──────── EXTRACTED INFORMATION
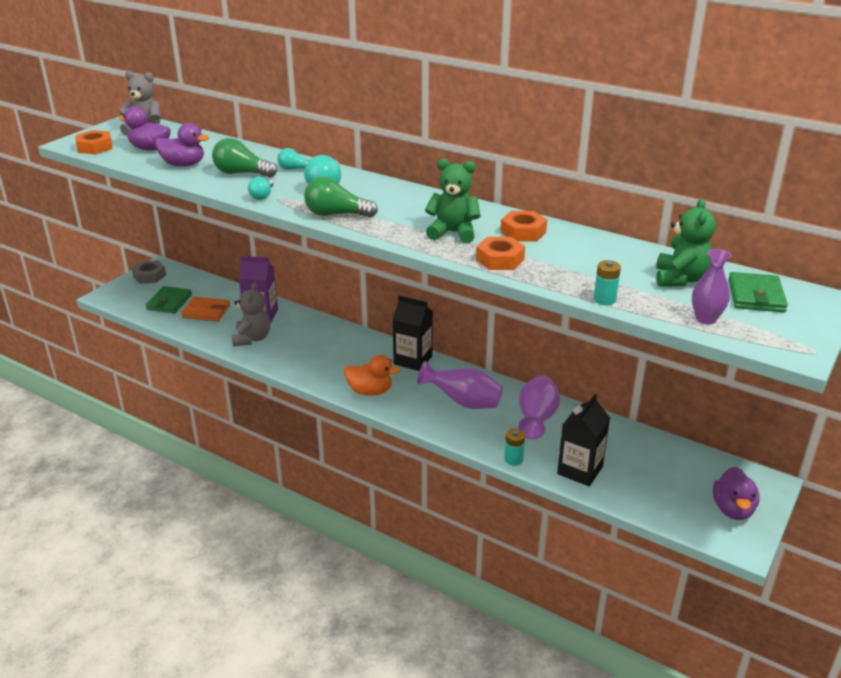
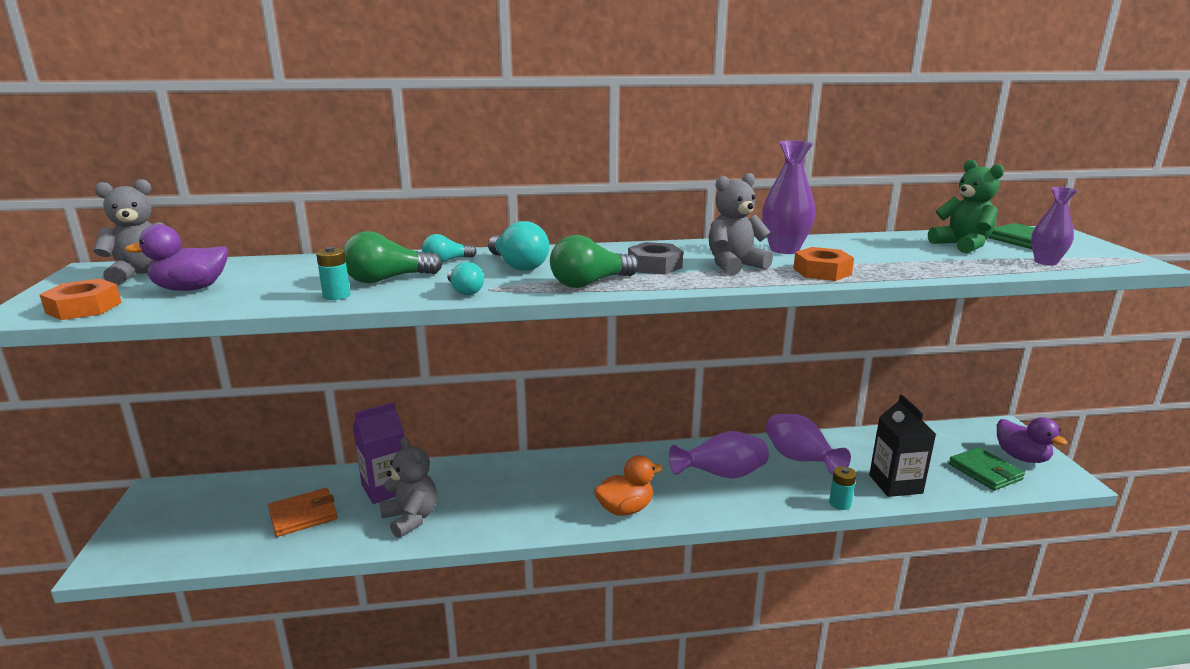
camera: 40 degrees left, 10 degrees down
grey nut [132,260,166,284] -> grey nut moved to [628,242,683,275]
green wallet [146,286,192,313] -> green wallet moved to [949,447,1025,491]
purple duck [155,123,209,167] -> none
black carton [392,296,433,371] -> none
green teddy bear [425,159,481,243] -> grey teddy bear [709,173,773,275]
orange nut [500,211,547,242] -> purple vase [762,140,816,254]
turquoise battery [594,260,621,305] -> turquoise battery moved to [316,247,350,300]

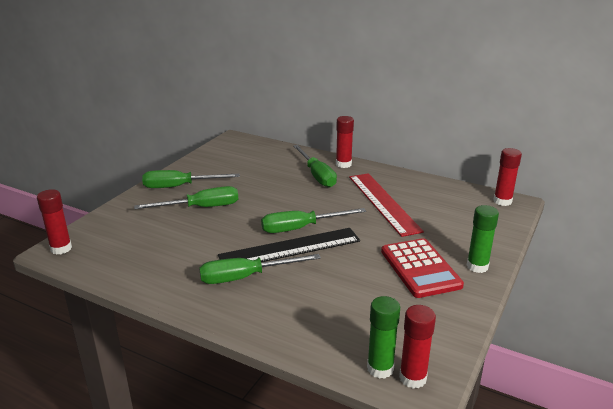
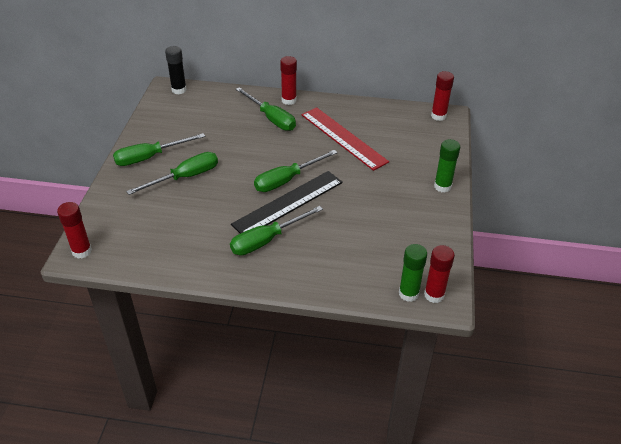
camera: 20 degrees left, 15 degrees up
red calculator [381,238,464,298] -> none
none -> black glue stick [165,46,187,94]

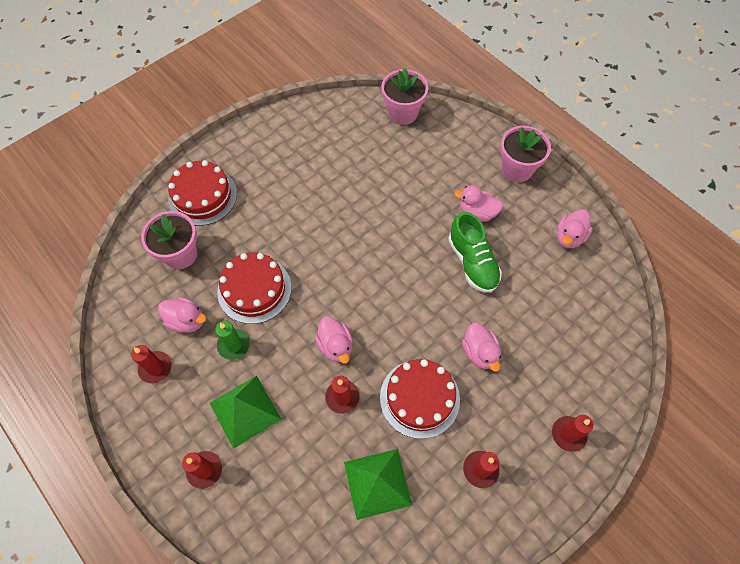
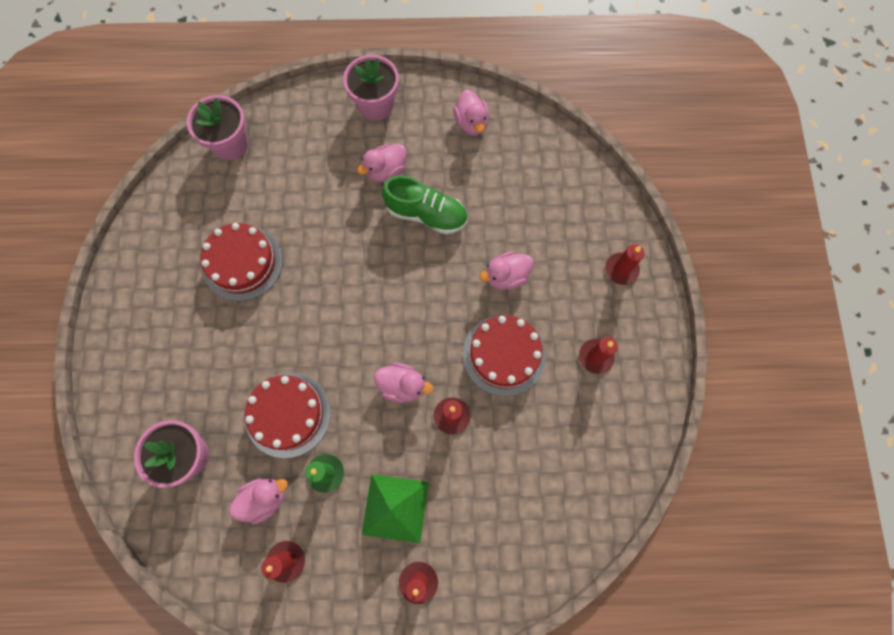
camera: 50 degrees left, 10 degrees up
red cake [168,160,237,226] -> red cake moved to [201,223,283,301]
green pyramid [344,449,412,520] -> none
pink duck [462,322,501,372] -> pink duck turned 135 degrees clockwise [480,251,534,290]

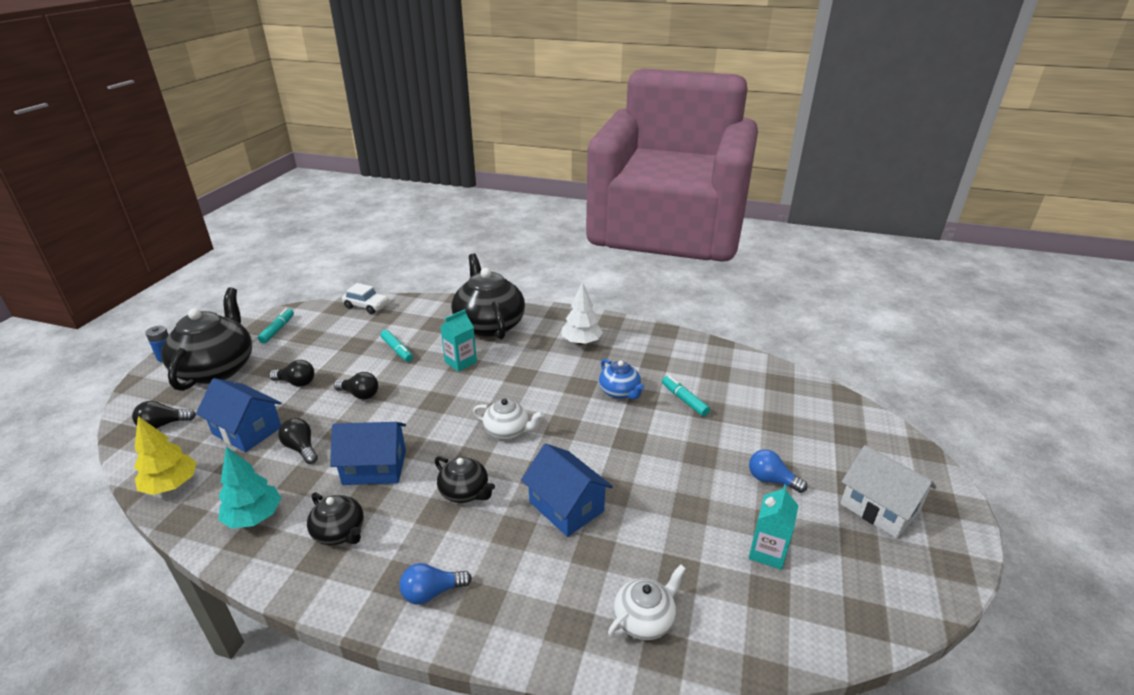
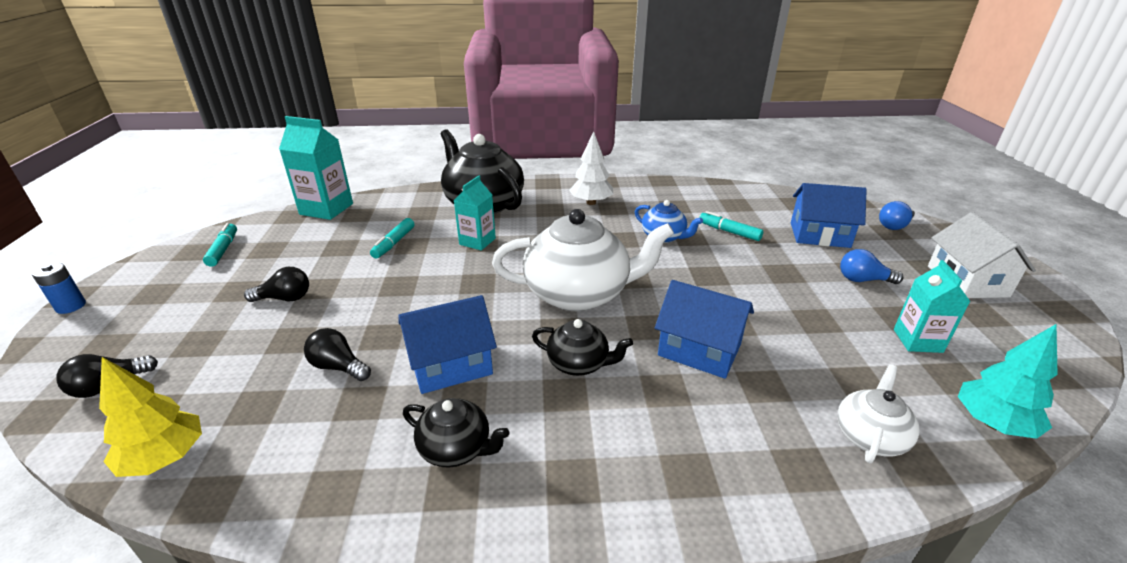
camera: 20 degrees left, 0 degrees up
black teapot [161,287,252,391] -> none
blue house [196,378,281,452] -> blue house moved to [791,183,867,248]
turquoise tree [218,447,281,529] -> turquoise tree moved to [958,324,1058,439]
black light bulb [334,372,378,400] -> none
white car [342,283,389,314] -> turquoise carton [279,116,353,220]
turquoise marker [380,330,413,362] -> turquoise marker turned 75 degrees clockwise [370,218,415,259]
blue light bulb [400,563,472,605] -> blue light bulb moved to [879,201,915,230]
white teapot [473,398,543,439] -> white teapot [492,209,674,311], size x1.99
white house [840,445,937,538] -> white house turned 60 degrees clockwise [928,212,1036,298]

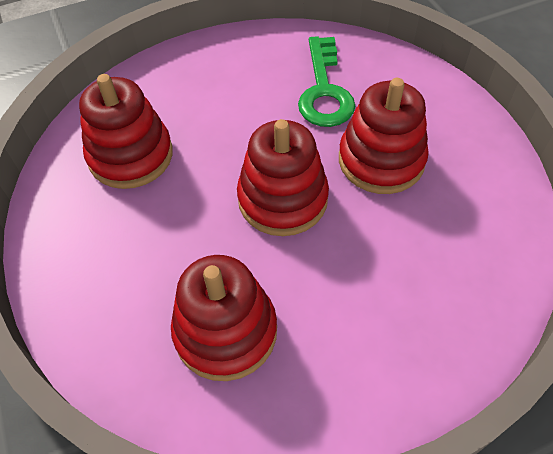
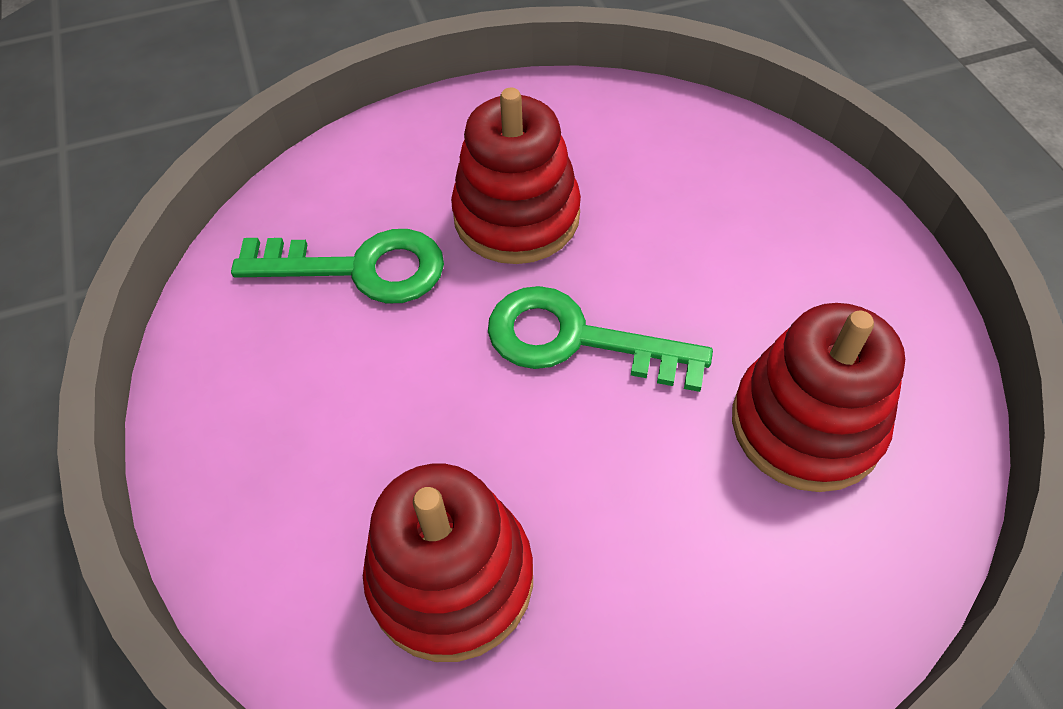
camera: 85 degrees left, 0 degrees up
red stacking toy [237,119,329,236] -> green key [488,286,713,392]

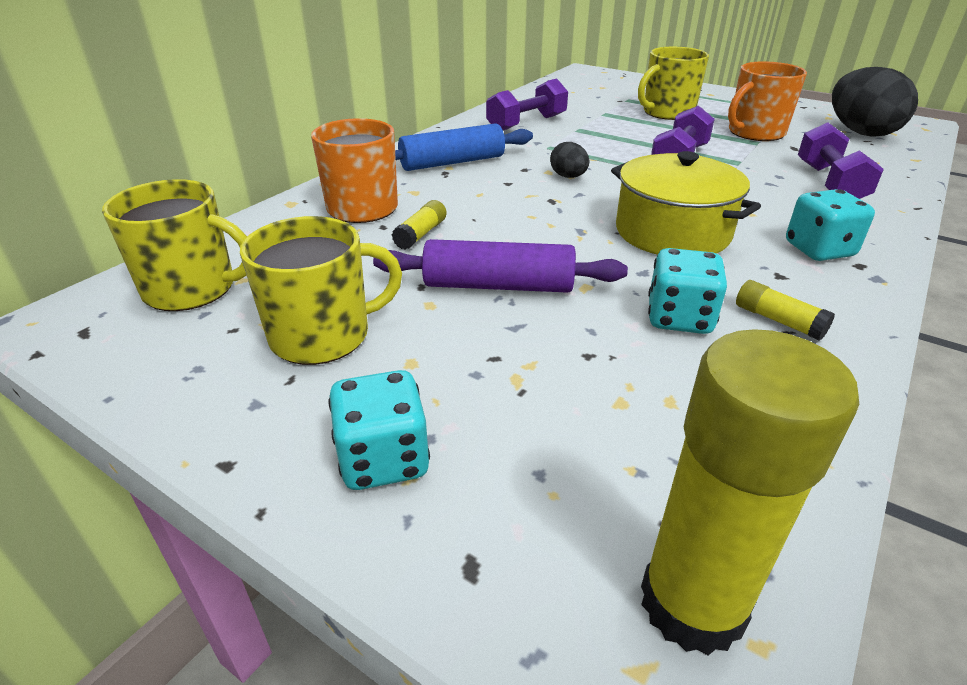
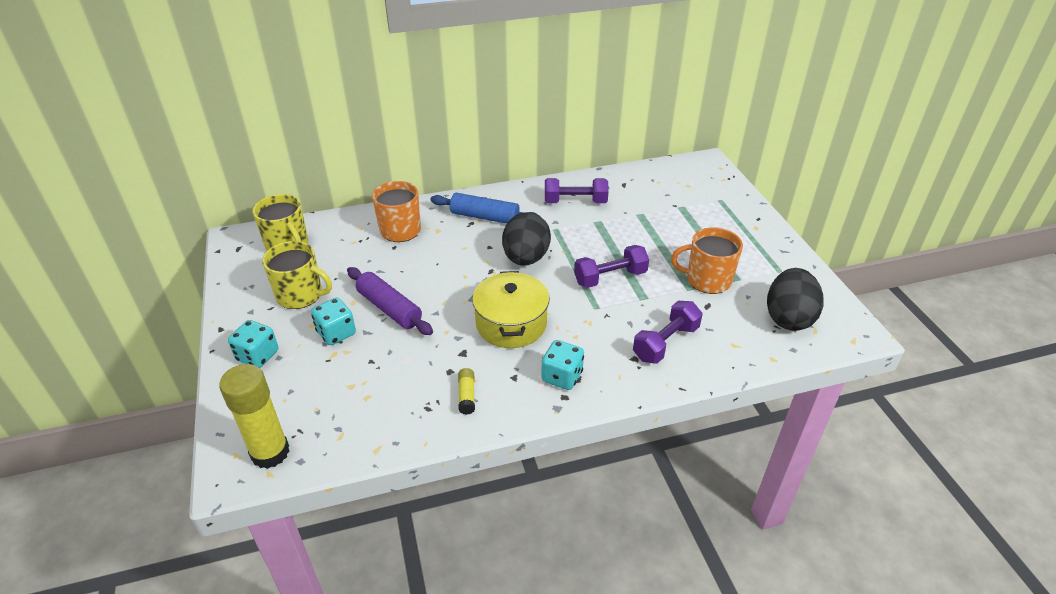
camera: 40 degrees right, 5 degrees up
yellow glue stick [392,200,446,250] -> none
black egg [550,142,589,178] -> black egg [502,212,551,265], size x2.09
yellow mug [638,47,709,120] -> none
turquoise dice [648,248,727,334] -> turquoise dice moved to [311,298,356,345]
────────────────
## ASSIGNMENT
Starting at the line containing "purple duck [155,123,209,167] -> none" and finishing at the line containing "pink duck [462,322,501,372]", return those lines exactly as they appear above, without the pictures.

## RESPONSE TO THE TASK
purple duck [155,123,209,167] -> none
black carton [392,296,433,371] -> none
green teddy bear [425,159,481,243] -> grey teddy bear [709,173,773,275]
orange nut [500,211,547,242] -> purple vase [762,140,816,254]
turquoise battery [594,260,621,305] -> turquoise battery moved to [316,247,350,300]

camera: 20 degrees left, 15 degrees up
red calculator [381,238,464,298] -> none
none -> black glue stick [165,46,187,94]

camera: 50 degrees left, 10 degrees up
red cake [168,160,237,226] -> red cake moved to [201,223,283,301]
green pyramid [344,449,412,520] -> none
pink duck [462,322,501,372] -> pink duck turned 135 degrees clockwise [480,251,534,290]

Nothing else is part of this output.